YOUR ASSIGNMENT:
Retype all the records with nothing changed.

DATA FOR ANALYSIS:
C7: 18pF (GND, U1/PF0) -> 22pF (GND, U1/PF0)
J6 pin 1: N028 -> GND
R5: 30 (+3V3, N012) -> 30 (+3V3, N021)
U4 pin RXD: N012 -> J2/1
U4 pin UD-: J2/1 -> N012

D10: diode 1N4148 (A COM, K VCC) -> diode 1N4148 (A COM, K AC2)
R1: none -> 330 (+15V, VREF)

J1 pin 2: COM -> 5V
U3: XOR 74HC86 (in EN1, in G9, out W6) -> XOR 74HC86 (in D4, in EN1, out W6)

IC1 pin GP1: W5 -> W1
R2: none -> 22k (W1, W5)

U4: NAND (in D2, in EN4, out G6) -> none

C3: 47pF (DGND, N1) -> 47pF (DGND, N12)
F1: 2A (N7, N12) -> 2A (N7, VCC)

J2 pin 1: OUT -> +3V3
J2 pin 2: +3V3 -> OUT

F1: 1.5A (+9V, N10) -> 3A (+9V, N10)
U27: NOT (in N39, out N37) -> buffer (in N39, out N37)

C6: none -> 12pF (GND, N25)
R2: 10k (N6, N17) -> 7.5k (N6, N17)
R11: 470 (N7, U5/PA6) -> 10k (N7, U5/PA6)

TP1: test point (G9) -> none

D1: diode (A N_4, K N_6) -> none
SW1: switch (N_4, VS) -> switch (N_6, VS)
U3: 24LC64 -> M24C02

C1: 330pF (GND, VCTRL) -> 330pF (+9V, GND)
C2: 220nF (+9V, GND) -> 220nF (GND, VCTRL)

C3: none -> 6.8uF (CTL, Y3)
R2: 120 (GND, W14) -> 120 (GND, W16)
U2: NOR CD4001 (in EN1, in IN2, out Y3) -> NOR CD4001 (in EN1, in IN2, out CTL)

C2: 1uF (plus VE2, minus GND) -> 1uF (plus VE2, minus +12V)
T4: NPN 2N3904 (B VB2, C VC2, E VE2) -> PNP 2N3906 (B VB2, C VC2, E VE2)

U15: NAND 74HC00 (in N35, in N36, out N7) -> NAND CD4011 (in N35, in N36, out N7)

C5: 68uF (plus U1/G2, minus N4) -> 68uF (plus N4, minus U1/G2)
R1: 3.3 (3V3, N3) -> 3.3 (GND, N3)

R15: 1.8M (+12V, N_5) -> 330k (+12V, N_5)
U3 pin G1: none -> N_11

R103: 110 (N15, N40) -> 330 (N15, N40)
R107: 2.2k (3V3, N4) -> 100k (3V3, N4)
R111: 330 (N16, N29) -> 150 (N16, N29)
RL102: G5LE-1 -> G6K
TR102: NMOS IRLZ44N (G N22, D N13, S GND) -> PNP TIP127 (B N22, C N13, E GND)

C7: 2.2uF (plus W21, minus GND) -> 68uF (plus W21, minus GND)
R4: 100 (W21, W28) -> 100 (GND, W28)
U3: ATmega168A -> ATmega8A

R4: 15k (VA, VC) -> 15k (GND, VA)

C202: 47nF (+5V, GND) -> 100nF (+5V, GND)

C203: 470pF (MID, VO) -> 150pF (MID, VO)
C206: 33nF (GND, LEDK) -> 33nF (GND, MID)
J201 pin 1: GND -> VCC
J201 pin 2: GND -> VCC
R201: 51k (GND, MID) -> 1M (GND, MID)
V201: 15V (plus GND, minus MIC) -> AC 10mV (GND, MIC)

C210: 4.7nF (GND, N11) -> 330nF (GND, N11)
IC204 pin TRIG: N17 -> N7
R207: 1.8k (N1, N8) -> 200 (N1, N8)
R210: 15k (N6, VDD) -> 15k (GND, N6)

REPLY TO THE TASK:
C7: 18pF (GND, U1/PF0) -> 22pF (GND, U1/PF0)
J6 pin 1: N028 -> GND
R5: 30 (+3V3, N012) -> 30 (+3V3, N021)
U4 pin RXD: N012 -> J2/1
U4 pin UD-: J2/1 -> N012

D10: diode 1N4148 (A COM, K VCC) -> diode 1N4148 (A COM, K AC2)
R1: none -> 330 (+15V, VREF)

J1 pin 2: COM -> 5V
U3: XOR 74HC86 (in EN1, in G9, out W6) -> XOR 74HC86 (in D4, in EN1, out W6)

IC1 pin GP1: W5 -> W1
R2: none -> 22k (W1, W5)

U4: NAND (in D2, in EN4, out G6) -> none

C3: 47pF (DGND, N1) -> 47pF (DGND, N12)
F1: 2A (N7, N12) -> 2A (N7, VCC)

J2 pin 1: OUT -> +3V3
J2 pin 2: +3V3 -> OUT

F1: 1.5A (+9V, N10) -> 3A (+9V, N10)
U27: NOT (in N39, out N37) -> buffer (in N39, out N37)

C6: none -> 12pF (GND, N25)
R2: 10k (N6, N17) -> 7.5k (N6, N17)
R11: 470 (N7, U5/PA6) -> 10k (N7, U5/PA6)

TP1: test point (G9) -> none

D1: diode (A N_4, K N_6) -> none
SW1: switch (N_4, VS) -> switch (N_6, VS)
U3: 24LC64 -> M24C02

C1: 330pF (GND, VCTRL) -> 330pF (+9V, GND)
C2: 220nF (+9V, GND) -> 220nF (GND, VCTRL)

C3: none -> 6.8uF (CTL, Y3)
R2: 120 (GND, W14) -> 120 (GND, W16)
U2: NOR CD4001 (in EN1, in IN2, out Y3) -> NOR CD4001 (in EN1, in IN2, out CTL)

C2: 1uF (plus VE2, minus GND) -> 1uF (plus VE2, minus +12V)
T4: NPN 2N3904 (B VB2, C VC2, E VE2) -> PNP 2N3906 (B VB2, C VC2, E VE2)

U15: NAND 74HC00 (in N35, in N36, out N7) -> NAND CD4011 (in N35, in N36, out N7)

C5: 68uF (plus U1/G2, minus N4) -> 68uF (plus N4, minus U1/G2)
R1: 3.3 (3V3, N3) -> 3.3 (GND, N3)

R15: 1.8M (+12V, N_5) -> 330k (+12V, N_5)
U3 pin G1: none -> N_11

R103: 110 (N15, N40) -> 330 (N15, N40)
R107: 2.2k (3V3, N4) -> 100k (3V3, N4)
R111: 330 (N16, N29) -> 150 (N16, N29)
RL102: G5LE-1 -> G6K
TR102: NMOS IRLZ44N (G N22, D N13, S GND) -> PNP TIP127 (B N22, C N13, E GND)

C7: 2.2uF (plus W21, minus GND) -> 68uF (plus W21, minus GND)
R4: 100 (W21, W28) -> 100 (GND, W28)
U3: ATmega168A -> ATmega8A

R4: 15k (VA, VC) -> 15k (GND, VA)

C202: 47nF (+5V, GND) -> 100nF (+5V, GND)

C203: 470pF (MID, VO) -> 150pF (MID, VO)
C206: 33nF (GND, LEDK) -> 33nF (GND, MID)
J201 pin 1: GND -> VCC
J201 pin 2: GND -> VCC
R201: 51k (GND, MID) -> 1M (GND, MID)
V201: 15V (plus GND, minus MIC) -> AC 10mV (GND, MIC)

C210: 4.7nF (GND, N11) -> 330nF (GND, N11)
IC204 pin TRIG: N17 -> N7
R207: 1.8k (N1, N8) -> 200 (N1, N8)
R210: 15k (N6, VDD) -> 15k (GND, N6)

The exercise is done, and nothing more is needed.